§ **What is needed**: Everything from the line containing "The camera went 15" through the line containing "The haltère [jaune]" in the listing below should be copied exactly, and nothing more.

§ **Input**:
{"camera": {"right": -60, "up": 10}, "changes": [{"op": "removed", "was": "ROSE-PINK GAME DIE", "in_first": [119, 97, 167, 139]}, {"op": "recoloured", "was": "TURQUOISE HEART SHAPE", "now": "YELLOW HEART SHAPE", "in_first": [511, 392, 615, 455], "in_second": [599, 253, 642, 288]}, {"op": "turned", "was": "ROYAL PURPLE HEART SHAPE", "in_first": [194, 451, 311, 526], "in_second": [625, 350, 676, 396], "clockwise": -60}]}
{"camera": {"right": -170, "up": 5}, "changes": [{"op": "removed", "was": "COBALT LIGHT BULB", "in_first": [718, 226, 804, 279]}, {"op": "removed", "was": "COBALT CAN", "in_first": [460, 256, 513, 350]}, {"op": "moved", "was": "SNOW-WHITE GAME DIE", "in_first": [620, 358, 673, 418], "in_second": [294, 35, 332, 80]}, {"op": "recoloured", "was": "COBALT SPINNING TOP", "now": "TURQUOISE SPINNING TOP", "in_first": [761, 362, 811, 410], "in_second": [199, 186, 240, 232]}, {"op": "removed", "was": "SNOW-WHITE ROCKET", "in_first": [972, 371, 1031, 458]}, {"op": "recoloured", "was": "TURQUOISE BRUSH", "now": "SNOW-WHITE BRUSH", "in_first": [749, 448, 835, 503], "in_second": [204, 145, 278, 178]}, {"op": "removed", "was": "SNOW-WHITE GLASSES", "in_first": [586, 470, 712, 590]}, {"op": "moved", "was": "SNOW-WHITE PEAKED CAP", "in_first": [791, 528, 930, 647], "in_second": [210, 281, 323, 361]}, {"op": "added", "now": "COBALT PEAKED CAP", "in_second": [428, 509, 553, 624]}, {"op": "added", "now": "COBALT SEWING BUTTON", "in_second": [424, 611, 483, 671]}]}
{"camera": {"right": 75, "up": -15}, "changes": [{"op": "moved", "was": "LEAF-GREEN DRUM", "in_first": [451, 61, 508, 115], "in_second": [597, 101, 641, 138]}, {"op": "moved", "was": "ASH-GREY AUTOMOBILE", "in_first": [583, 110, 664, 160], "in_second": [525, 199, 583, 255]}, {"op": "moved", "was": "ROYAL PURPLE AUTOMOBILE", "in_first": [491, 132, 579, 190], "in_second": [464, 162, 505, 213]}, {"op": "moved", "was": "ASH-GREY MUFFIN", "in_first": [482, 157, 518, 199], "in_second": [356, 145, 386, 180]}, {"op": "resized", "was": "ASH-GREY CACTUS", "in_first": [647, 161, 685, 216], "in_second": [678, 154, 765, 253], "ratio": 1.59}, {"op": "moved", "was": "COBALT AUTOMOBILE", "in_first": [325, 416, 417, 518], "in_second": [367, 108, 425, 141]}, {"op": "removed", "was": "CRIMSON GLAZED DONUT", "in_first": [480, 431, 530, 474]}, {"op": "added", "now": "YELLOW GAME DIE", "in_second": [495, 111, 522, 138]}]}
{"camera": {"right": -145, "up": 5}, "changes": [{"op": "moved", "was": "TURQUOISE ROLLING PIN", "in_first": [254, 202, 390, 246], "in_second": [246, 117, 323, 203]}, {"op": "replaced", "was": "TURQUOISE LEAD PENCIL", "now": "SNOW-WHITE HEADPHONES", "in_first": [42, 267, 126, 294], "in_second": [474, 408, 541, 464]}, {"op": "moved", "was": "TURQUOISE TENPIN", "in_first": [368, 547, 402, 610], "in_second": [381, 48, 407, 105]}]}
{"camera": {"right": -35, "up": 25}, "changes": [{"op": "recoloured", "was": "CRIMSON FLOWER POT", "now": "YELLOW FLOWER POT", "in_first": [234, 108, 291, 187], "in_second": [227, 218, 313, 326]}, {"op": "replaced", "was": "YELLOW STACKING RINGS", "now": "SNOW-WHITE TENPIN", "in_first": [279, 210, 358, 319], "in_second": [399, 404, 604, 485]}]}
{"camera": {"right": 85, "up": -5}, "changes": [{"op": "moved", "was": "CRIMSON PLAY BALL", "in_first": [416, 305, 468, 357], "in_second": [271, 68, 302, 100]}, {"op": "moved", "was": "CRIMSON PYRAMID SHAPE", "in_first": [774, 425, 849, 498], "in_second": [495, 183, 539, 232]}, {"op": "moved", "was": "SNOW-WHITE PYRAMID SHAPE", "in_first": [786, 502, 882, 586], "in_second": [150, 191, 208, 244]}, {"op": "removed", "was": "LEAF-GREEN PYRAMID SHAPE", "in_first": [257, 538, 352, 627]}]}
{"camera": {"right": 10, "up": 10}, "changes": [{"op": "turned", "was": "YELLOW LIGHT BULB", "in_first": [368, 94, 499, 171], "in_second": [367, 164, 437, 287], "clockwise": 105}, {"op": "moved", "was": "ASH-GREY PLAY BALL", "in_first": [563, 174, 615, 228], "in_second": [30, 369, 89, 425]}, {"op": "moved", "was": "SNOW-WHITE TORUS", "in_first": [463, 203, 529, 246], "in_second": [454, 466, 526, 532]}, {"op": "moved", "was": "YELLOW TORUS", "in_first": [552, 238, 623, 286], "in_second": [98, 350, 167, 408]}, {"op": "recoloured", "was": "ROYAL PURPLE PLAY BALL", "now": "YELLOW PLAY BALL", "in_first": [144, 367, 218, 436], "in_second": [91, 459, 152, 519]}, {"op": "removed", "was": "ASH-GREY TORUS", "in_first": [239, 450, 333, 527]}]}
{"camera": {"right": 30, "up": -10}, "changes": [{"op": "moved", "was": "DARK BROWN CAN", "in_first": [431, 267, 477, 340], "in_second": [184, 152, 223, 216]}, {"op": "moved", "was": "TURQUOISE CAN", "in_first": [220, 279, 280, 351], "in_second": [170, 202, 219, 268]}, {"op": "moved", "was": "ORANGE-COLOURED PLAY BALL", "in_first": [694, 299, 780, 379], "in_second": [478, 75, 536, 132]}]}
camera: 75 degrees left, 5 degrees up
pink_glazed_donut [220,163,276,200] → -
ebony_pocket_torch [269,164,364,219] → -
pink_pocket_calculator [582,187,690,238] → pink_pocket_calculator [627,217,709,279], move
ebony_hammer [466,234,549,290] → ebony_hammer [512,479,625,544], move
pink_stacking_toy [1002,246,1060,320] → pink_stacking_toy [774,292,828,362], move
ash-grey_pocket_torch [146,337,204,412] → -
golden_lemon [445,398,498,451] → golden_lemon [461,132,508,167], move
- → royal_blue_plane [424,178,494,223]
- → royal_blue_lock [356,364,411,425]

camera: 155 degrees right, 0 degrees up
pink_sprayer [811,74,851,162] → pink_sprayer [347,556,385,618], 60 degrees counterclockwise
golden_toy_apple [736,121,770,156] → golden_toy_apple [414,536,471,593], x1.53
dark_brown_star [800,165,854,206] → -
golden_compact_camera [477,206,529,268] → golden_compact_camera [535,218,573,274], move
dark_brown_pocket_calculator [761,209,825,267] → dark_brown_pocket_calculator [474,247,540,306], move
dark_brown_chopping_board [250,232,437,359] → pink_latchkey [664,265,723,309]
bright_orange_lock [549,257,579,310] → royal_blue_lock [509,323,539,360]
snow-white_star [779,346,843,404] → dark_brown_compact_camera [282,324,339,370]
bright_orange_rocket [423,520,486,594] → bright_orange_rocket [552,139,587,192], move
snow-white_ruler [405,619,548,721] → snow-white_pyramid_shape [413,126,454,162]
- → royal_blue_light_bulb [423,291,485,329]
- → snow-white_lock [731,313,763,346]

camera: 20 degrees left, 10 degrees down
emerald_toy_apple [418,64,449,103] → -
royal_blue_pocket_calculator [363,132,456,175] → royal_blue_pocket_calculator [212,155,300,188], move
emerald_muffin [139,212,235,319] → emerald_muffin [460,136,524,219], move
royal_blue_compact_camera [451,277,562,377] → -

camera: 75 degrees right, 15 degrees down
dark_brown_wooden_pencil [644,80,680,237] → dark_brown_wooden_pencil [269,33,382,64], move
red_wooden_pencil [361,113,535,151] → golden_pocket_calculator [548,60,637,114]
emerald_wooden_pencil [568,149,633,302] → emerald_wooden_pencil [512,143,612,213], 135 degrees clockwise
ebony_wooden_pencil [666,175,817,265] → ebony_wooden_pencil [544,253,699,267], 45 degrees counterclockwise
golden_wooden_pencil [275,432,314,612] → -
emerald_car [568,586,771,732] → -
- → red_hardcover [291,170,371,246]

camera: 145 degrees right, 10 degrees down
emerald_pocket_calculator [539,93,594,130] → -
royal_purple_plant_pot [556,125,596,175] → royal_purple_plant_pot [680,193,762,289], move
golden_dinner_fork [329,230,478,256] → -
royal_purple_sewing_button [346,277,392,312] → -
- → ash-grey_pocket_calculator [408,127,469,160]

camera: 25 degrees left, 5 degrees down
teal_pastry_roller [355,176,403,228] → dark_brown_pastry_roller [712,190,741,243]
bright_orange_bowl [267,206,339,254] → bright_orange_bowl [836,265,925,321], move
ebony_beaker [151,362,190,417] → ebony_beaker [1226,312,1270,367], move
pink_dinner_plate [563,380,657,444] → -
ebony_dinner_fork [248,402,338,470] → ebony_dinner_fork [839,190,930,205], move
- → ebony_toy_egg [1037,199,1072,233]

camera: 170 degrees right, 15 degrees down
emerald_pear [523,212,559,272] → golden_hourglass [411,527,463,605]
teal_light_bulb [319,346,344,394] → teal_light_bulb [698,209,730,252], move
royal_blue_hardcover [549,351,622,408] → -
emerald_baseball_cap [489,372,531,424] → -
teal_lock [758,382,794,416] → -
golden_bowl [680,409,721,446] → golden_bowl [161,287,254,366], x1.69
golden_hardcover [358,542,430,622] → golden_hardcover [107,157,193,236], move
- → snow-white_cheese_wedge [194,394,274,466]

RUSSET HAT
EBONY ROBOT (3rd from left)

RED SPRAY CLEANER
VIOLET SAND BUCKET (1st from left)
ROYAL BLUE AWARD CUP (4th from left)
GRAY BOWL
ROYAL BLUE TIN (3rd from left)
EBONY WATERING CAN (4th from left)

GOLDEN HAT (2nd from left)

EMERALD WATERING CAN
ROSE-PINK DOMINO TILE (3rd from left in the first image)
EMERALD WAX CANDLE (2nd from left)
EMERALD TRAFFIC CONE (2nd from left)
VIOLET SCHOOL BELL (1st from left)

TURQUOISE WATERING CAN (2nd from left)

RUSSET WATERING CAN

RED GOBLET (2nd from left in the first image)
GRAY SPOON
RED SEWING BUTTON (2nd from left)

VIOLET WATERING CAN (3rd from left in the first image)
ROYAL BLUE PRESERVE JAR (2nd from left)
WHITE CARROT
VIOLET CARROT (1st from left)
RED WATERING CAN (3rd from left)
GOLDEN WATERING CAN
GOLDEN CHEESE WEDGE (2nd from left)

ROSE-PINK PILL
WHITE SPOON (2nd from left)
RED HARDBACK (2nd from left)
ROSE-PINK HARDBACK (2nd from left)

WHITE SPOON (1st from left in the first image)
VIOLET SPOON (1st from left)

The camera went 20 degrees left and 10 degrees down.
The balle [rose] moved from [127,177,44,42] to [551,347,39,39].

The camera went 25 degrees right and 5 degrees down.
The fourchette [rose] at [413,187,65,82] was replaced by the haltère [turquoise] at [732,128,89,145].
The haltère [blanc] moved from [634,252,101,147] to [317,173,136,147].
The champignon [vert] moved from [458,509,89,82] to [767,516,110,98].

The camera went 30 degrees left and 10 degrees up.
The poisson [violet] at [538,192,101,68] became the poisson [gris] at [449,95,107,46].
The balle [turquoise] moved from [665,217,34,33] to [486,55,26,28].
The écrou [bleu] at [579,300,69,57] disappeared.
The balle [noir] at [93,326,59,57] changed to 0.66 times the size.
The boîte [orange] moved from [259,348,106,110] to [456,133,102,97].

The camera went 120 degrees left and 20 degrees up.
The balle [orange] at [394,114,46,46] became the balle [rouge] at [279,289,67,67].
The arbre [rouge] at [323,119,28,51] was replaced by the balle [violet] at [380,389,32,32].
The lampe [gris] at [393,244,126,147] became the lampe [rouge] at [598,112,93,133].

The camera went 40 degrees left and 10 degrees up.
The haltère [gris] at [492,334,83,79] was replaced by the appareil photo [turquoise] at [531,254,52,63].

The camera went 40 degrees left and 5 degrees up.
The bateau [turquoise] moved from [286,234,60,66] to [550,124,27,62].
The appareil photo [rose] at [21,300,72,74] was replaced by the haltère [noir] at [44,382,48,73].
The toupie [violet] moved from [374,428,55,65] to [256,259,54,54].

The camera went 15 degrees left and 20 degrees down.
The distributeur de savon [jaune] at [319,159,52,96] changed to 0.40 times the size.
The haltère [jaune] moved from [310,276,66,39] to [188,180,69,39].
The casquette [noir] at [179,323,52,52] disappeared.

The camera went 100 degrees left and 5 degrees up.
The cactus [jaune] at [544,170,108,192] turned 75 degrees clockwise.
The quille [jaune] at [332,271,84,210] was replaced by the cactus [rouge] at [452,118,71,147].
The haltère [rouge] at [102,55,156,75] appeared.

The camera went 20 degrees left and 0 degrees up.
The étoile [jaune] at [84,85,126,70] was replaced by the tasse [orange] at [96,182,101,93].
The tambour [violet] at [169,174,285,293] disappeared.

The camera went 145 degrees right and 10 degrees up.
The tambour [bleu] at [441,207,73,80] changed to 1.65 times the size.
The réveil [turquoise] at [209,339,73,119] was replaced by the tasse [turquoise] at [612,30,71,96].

§ **Exercise response**:
The camera went 15 degrees left and 20 degrees down.
The distributeur de savon [jaune] at [319,159,52,96] changed to 0.40 times the size.
The haltère [jaune] moved from [310,276,66,39] to [188,180,69,39].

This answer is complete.